Provided data Block Start

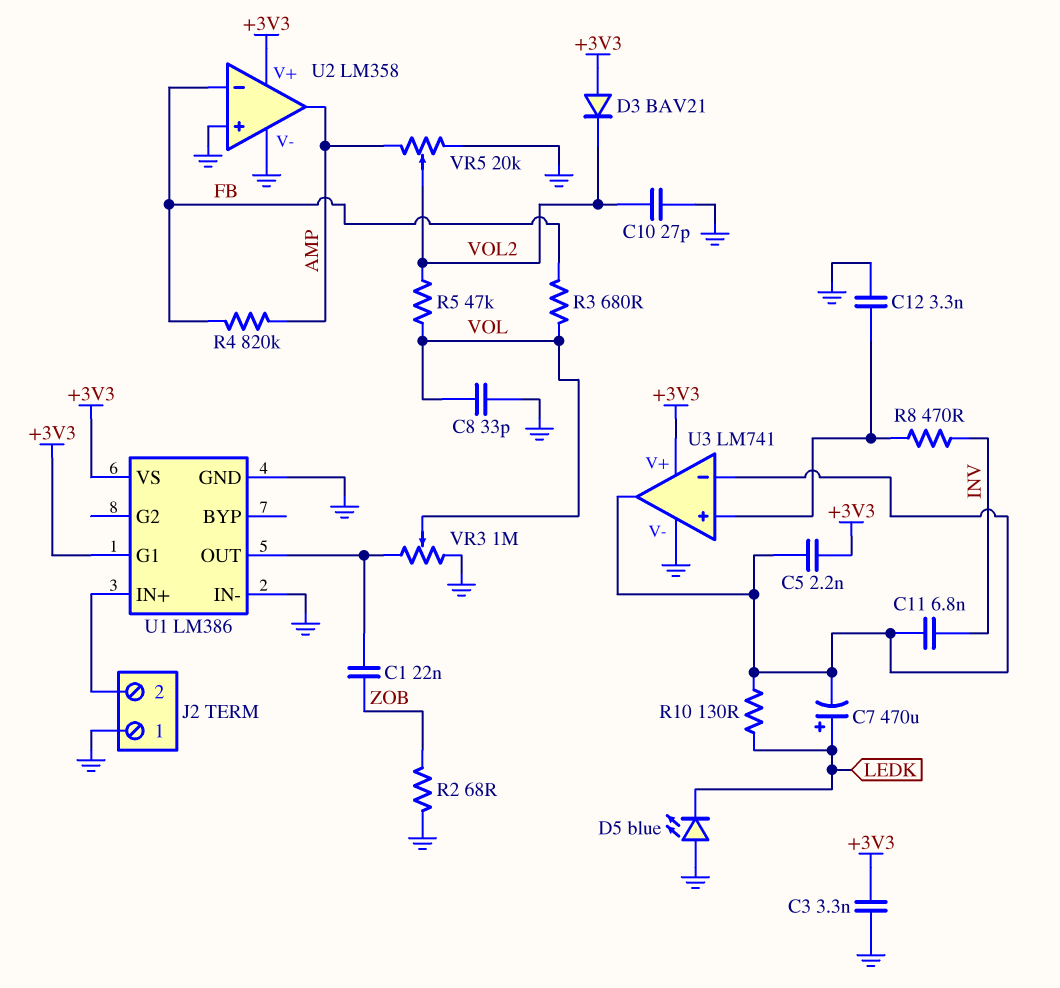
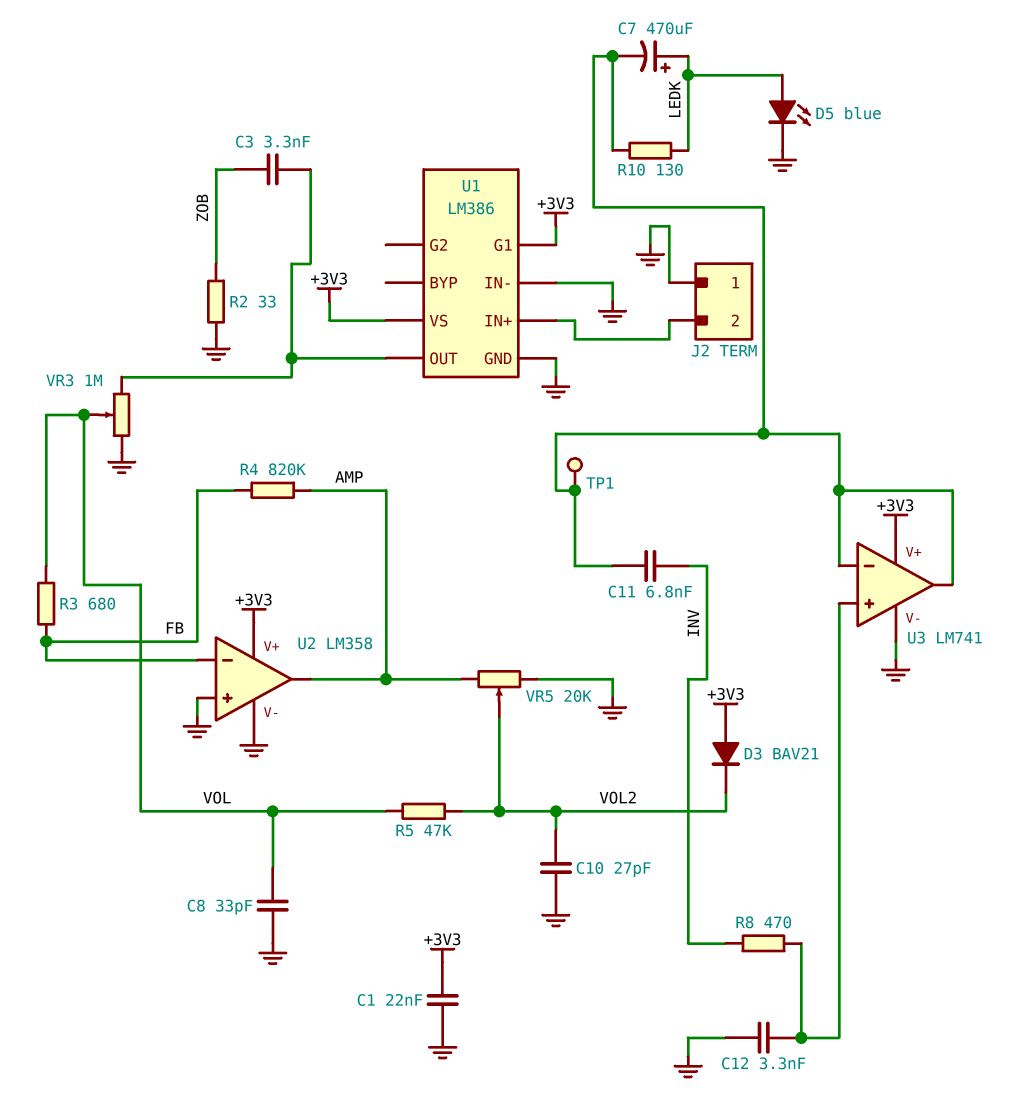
C1: 22nF (U1/OUT, ZOB) -> 22nF (+3V3, GND)
C3: 3.3nF (+3V3, GND) -> 3.3nF (U1/OUT, ZOB)
C5: 2.2nF (+3V3, U3/in-) -> none
D5: LED blue (A GND, K LEDK) -> LED blue (A LEDK, K GND)
R2: 68 (GND, ZOB) -> 33 (GND, ZOB)
TP1: none -> test point (U3/in-)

Provided data Block End

-- The task --
Please print all of the records above exactly, omitting each picture.

-- Answer space --
C1: 22nF (U1/OUT, ZOB) -> 22nF (+3V3, GND)
C3: 3.3nF (+3V3, GND) -> 3.3nF (U1/OUT, ZOB)
C5: 2.2nF (+3V3, U3/in-) -> none
D5: LED blue (A GND, K LEDK) -> LED blue (A LEDK, K GND)
R2: 68 (GND, ZOB) -> 33 (GND, ZOB)
TP1: none -> test point (U3/in-)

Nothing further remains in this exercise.